**Data**
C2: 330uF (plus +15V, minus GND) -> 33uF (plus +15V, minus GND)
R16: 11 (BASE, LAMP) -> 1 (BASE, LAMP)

...

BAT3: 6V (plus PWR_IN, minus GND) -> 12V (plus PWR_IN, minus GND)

==

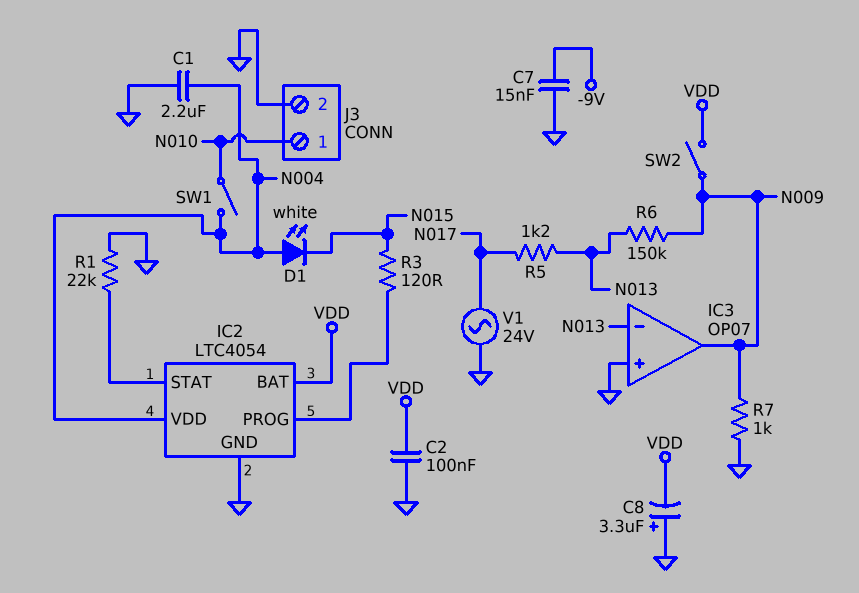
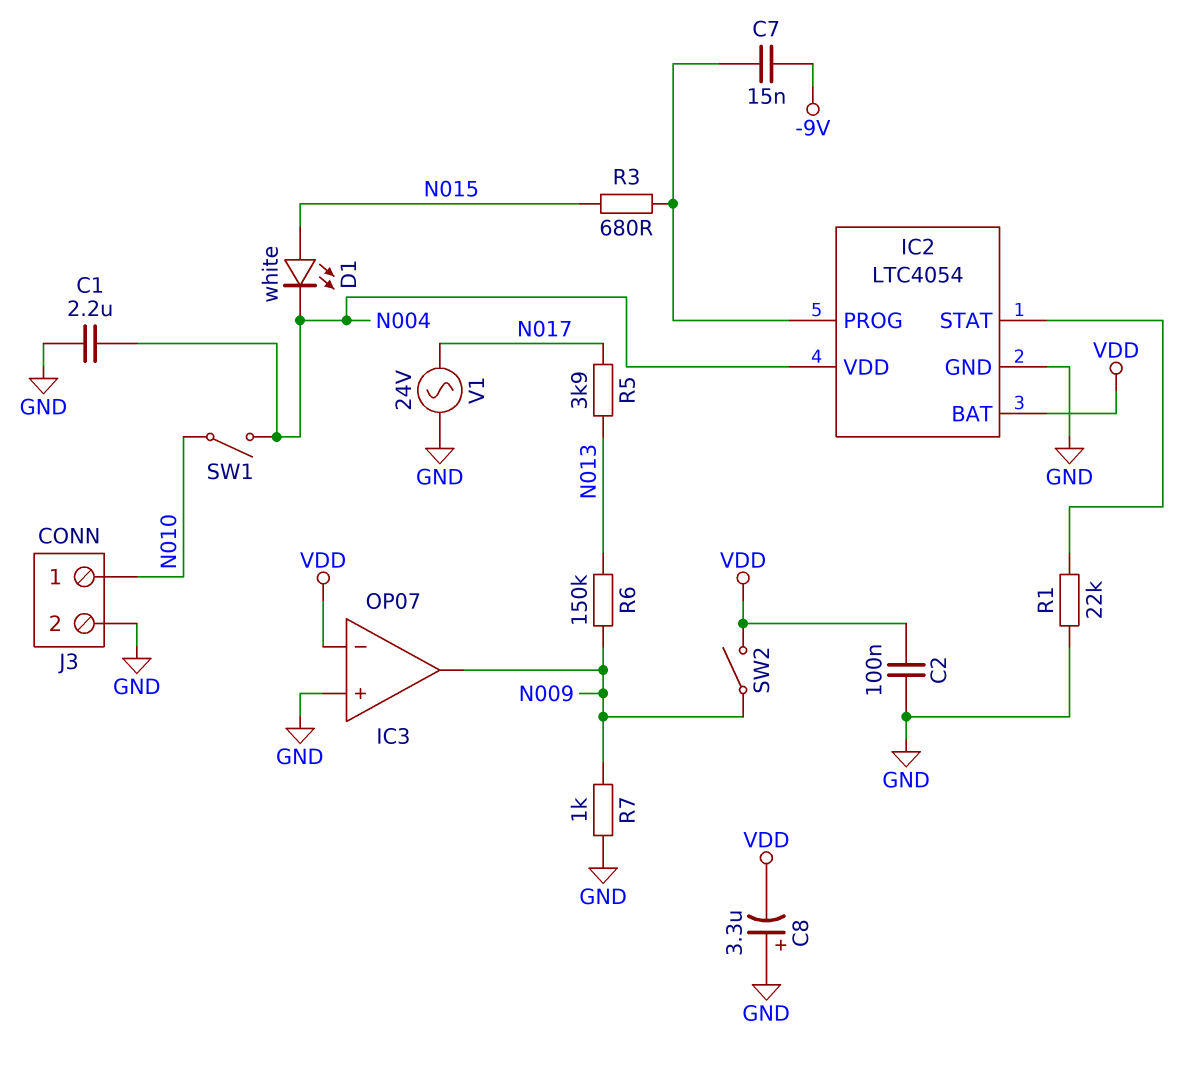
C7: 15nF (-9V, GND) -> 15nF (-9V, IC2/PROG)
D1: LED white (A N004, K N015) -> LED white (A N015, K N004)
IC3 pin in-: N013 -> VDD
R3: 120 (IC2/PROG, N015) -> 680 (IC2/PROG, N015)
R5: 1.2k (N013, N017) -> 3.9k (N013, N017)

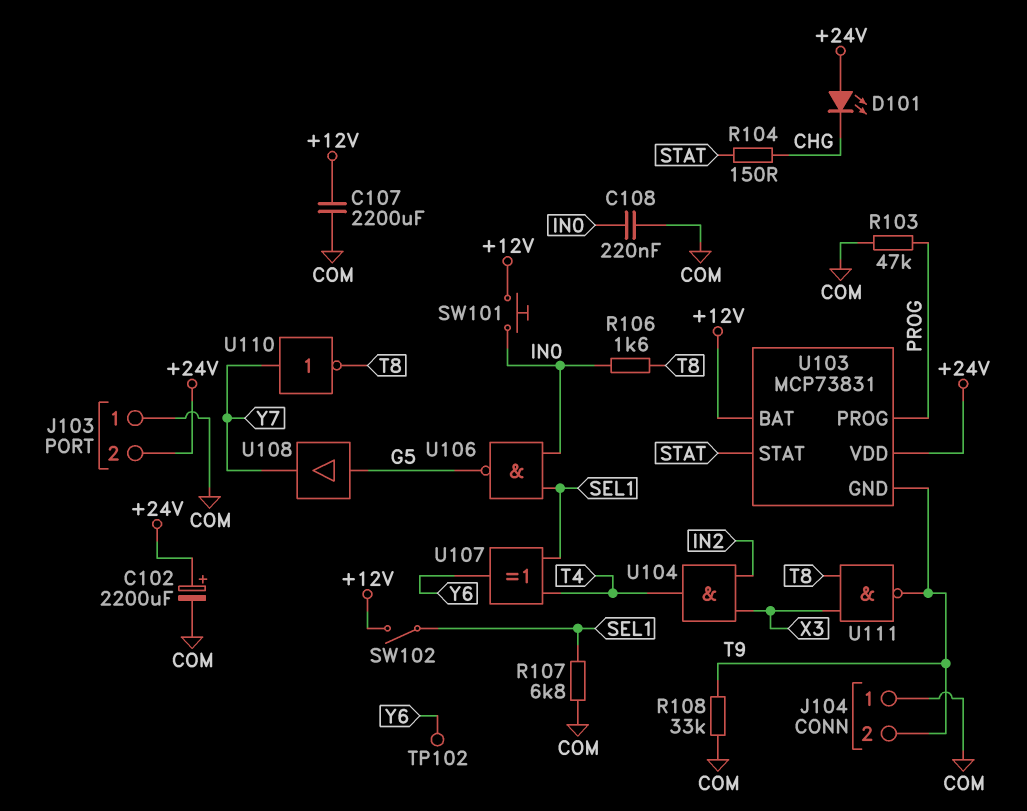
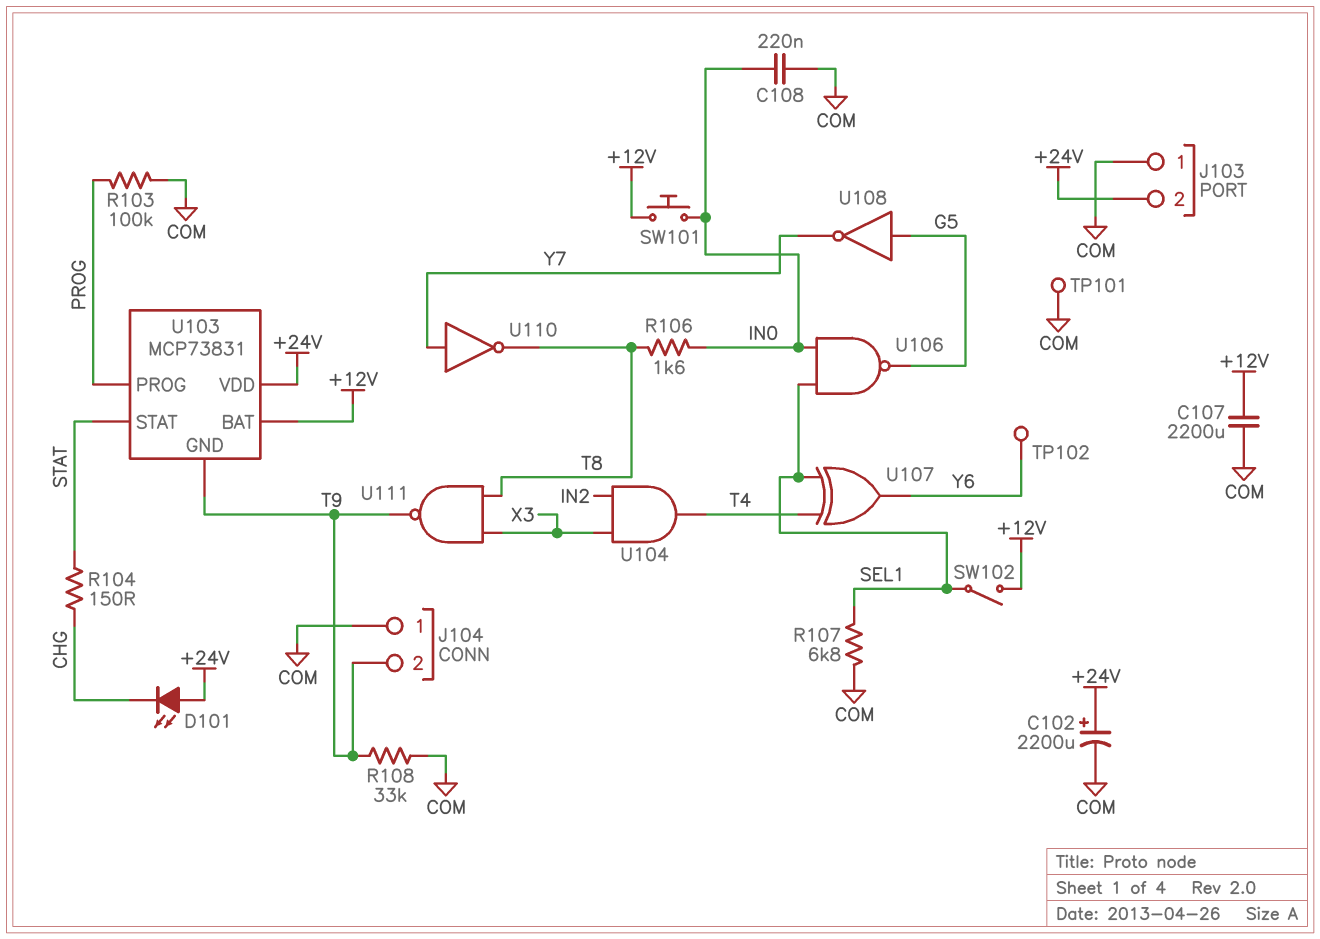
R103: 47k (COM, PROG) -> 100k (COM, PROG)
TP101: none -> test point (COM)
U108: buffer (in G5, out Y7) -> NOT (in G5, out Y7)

**What is expected**
Return every line of the data above in which "plus" appears.

**Answer to this task**
C2: 330uF (plus +15V, minus GND) -> 33uF (plus +15V, minus GND)
BAT3: 6V (plus PWR_IN, minus GND) -> 12V (plus PWR_IN, minus GND)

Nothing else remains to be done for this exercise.